▶ **What needs to be done**: Give again, word for word, every line in the entries below from the line with "U107 pin IN: +15V -> +3V3" up to and including the line with "D1: LED green", and no other line.

▶ **Excerpted data**:
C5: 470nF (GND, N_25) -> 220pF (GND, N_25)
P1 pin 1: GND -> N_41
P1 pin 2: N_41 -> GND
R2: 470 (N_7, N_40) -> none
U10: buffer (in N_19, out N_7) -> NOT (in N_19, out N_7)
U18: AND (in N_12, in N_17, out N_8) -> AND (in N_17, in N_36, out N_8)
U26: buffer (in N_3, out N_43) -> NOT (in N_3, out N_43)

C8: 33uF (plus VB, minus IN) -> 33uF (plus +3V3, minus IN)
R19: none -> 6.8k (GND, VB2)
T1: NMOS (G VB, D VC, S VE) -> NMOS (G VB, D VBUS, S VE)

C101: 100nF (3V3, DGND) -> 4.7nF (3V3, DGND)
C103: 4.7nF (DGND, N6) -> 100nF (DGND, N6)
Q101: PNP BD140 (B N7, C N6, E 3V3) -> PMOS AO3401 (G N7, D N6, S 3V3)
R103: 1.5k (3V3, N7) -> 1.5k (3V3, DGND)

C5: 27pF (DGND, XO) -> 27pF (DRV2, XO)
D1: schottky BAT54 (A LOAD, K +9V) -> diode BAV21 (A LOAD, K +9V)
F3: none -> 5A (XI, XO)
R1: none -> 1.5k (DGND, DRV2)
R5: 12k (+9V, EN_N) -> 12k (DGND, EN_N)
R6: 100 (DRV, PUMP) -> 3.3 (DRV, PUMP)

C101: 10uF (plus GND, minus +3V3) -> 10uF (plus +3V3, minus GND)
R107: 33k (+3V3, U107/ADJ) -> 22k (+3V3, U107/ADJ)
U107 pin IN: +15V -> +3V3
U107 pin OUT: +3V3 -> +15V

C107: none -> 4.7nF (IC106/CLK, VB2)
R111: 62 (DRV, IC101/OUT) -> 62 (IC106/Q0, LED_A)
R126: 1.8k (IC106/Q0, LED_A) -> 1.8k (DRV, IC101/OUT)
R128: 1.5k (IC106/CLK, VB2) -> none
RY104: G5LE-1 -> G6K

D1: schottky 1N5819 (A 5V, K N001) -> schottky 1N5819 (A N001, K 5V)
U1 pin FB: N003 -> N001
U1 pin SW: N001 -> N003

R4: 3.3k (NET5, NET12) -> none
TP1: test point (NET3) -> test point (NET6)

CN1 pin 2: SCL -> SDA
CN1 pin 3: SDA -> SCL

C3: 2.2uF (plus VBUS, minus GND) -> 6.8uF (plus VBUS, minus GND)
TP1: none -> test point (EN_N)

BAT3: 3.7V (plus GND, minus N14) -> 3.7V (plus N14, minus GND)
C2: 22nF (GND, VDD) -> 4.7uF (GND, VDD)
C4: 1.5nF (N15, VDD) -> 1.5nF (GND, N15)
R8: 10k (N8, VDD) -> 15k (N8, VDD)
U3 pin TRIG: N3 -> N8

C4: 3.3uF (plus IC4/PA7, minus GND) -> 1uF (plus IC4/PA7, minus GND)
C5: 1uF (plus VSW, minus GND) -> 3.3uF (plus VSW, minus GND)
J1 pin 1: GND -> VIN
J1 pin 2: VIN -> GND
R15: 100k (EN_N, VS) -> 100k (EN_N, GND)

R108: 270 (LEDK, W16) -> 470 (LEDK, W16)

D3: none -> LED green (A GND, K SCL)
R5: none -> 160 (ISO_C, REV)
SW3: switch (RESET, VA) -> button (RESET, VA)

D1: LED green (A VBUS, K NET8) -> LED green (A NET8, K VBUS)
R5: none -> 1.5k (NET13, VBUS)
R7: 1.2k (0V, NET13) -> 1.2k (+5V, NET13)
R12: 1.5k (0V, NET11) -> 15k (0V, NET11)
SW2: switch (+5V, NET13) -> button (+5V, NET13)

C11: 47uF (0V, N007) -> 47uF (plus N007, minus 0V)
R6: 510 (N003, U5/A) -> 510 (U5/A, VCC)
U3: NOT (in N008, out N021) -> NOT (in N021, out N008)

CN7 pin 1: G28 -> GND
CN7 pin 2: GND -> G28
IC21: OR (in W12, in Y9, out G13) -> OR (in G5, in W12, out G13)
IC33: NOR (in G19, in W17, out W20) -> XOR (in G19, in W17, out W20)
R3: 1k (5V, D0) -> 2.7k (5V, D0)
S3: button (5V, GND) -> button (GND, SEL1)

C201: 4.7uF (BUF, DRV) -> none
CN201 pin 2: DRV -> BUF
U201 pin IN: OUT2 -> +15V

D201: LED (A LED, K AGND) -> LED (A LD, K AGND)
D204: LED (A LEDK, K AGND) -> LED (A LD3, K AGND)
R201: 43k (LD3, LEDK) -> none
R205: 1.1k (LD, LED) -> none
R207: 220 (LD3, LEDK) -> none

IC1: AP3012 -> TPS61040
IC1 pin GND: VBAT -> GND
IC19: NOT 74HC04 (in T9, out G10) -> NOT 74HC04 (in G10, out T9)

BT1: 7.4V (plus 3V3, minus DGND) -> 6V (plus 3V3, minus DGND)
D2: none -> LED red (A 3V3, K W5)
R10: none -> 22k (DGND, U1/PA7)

▶ **Answer to this exercise**:
U107 pin IN: +15V -> +3V3
U107 pin OUT: +3V3 -> +15V

C107: none -> 4.7nF (IC106/CLK, VB2)
R111: 62 (DRV, IC101/OUT) -> 62 (IC106/Q0, LED_A)
R126: 1.8k (IC106/Q0, LED_A) -> 1.8k (DRV, IC101/OUT)
R128: 1.5k (IC106/CLK, VB2) -> none
RY104: G5LE-1 -> G6K

D1: schottky 1N5819 (A 5V, K N001) -> schottky 1N5819 (A N001, K 5V)
U1 pin FB: N003 -> N001
U1 pin SW: N001 -> N003

R4: 3.3k (NET5, NET12) -> none
TP1: test point (NET3) -> test point (NET6)

CN1 pin 2: SCL -> SDA
CN1 pin 3: SDA -> SCL

C3: 2.2uF (plus VBUS, minus GND) -> 6.8uF (plus VBUS, minus GND)
TP1: none -> test point (EN_N)

BAT3: 3.7V (plus GND, minus N14) -> 3.7V (plus N14, minus GND)
C2: 22nF (GND, VDD) -> 4.7uF (GND, VDD)
C4: 1.5nF (N15, VDD) -> 1.5nF (GND, N15)
R8: 10k (N8, VDD) -> 15k (N8, VDD)
U3 pin TRIG: N3 -> N8

C4: 3.3uF (plus IC4/PA7, minus GND) -> 1uF (plus IC4/PA7, minus GND)
C5: 1uF (plus VSW, minus GND) -> 3.3uF (plus VSW, minus GND)
J1 pin 1: GND -> VIN
J1 pin 2: VIN -> GND
R15: 100k (EN_N, VS) -> 100k (EN_N, GND)

R108: 270 (LEDK, W16) -> 470 (LEDK, W16)

D3: none -> LED green (A GND, K SCL)
R5: none -> 160 (ISO_C, REV)
SW3: switch (RESET, VA) -> button (RESET, VA)

D1: LED green (A VBUS, K NET8) -> LED green (A NET8, K VBUS)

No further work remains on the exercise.